*Exercise goal:*
Return each line in the records below that includes "exchanged".

[Image sets with object changes]
========================

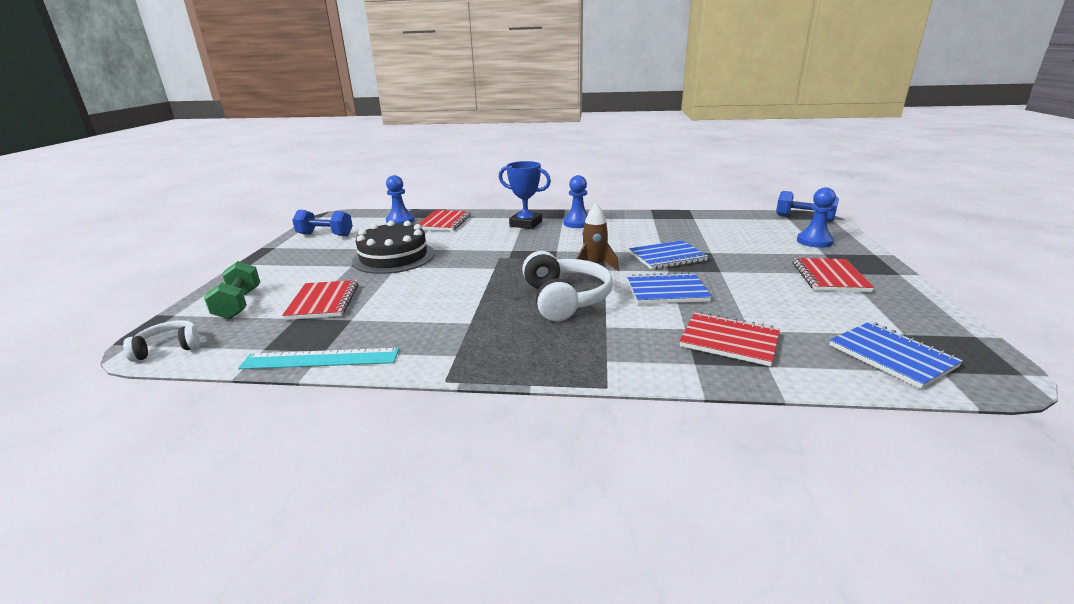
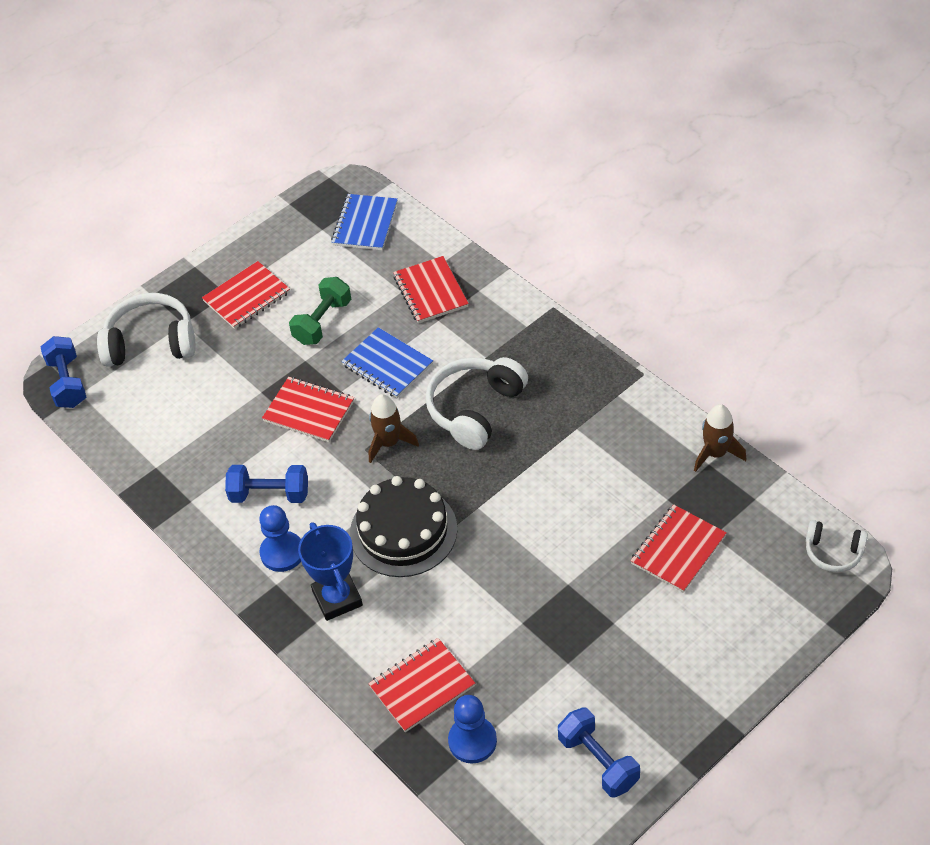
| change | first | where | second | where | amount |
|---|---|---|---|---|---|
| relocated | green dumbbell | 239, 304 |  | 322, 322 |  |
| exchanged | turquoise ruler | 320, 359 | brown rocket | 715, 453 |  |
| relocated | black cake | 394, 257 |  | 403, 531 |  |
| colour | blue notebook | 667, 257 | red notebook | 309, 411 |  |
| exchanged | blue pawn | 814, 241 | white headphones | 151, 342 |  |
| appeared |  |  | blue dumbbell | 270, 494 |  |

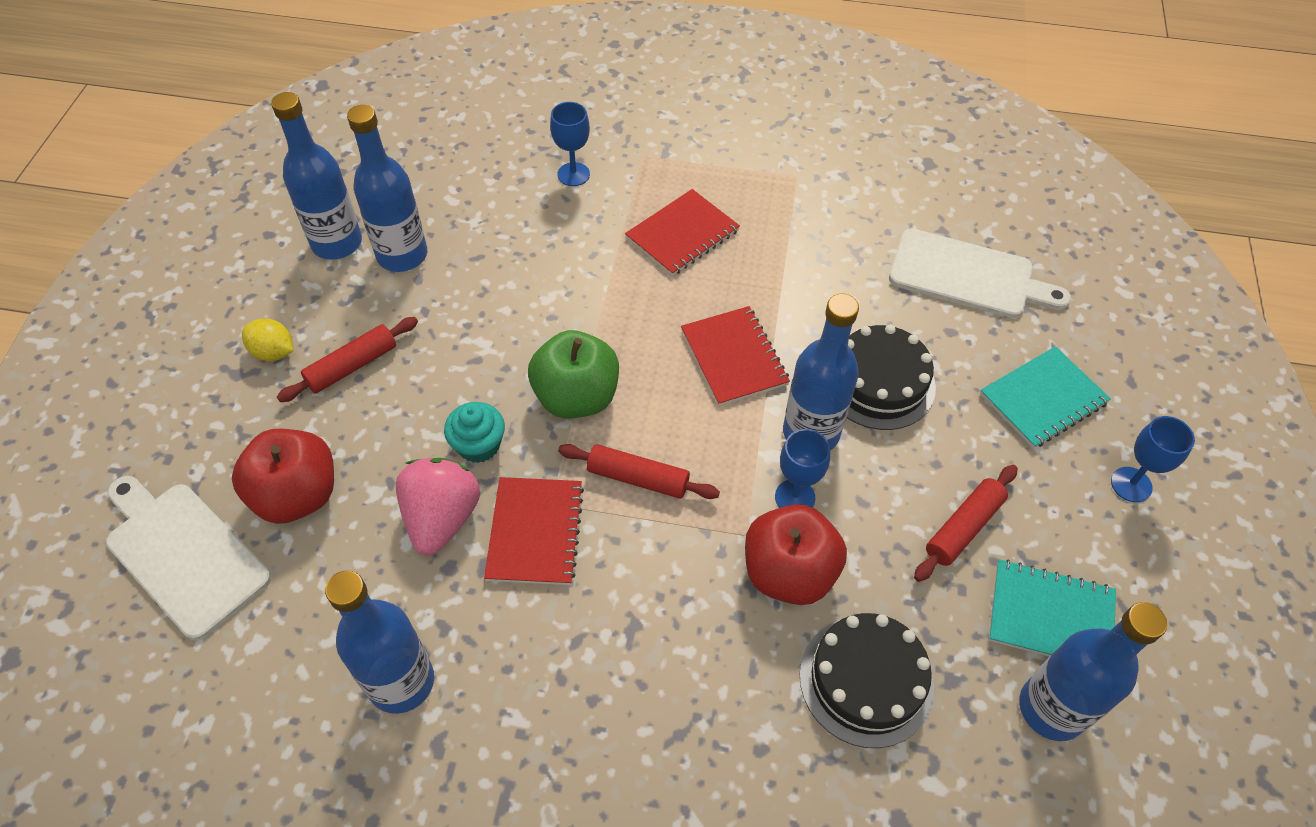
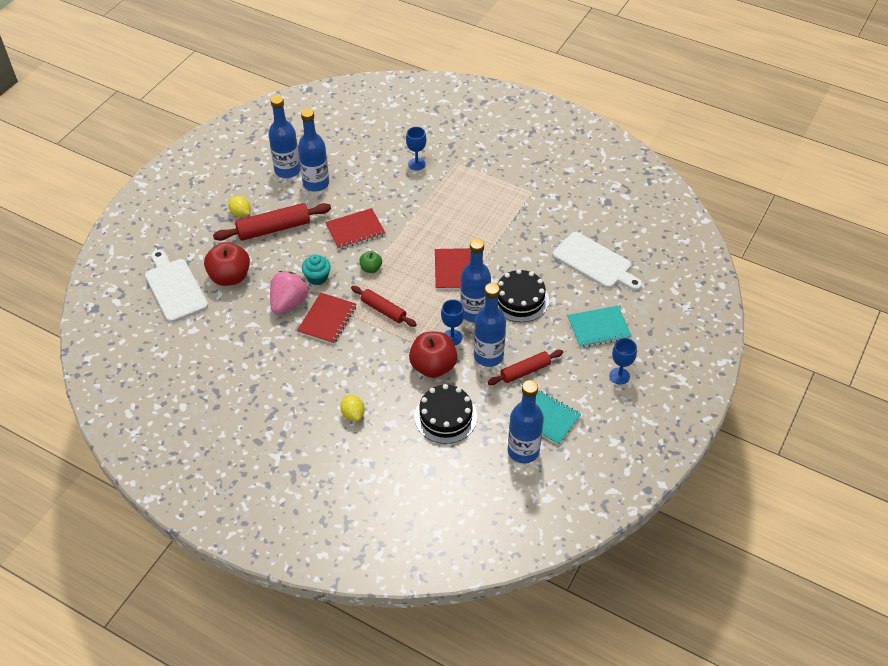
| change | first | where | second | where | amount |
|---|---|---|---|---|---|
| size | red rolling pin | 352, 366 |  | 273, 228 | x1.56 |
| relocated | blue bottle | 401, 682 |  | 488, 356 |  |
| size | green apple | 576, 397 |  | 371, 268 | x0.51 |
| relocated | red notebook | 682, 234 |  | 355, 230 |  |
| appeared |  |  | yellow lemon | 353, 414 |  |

========================

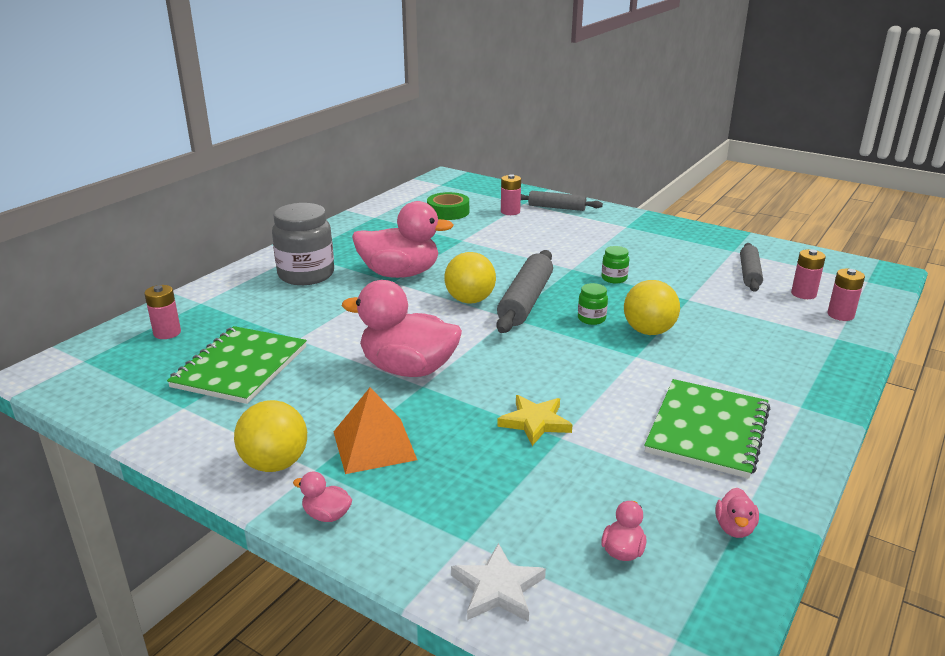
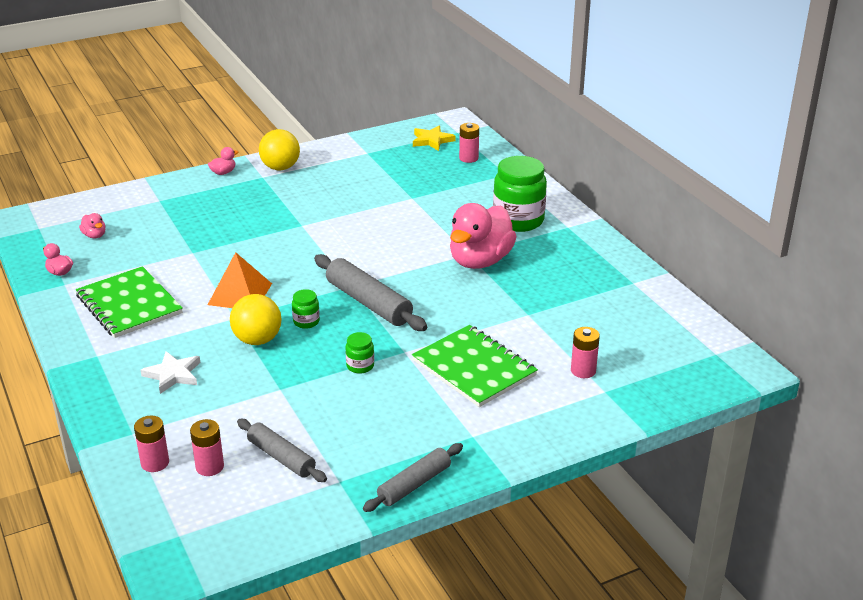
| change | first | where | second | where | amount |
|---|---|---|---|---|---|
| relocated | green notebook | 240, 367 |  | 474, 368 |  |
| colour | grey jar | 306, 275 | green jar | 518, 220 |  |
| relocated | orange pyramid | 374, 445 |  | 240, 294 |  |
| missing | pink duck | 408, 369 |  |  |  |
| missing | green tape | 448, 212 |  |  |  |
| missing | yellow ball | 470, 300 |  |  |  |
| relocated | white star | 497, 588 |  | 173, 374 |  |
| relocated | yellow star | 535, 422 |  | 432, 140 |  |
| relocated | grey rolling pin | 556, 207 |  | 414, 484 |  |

========================

*Task response:*
| exchanged | turquoise ruler | 320, 359 | brown rocket | 715, 453 |  |
| exchanged | blue pawn | 814, 241 | white headphones | 151, 342 |  |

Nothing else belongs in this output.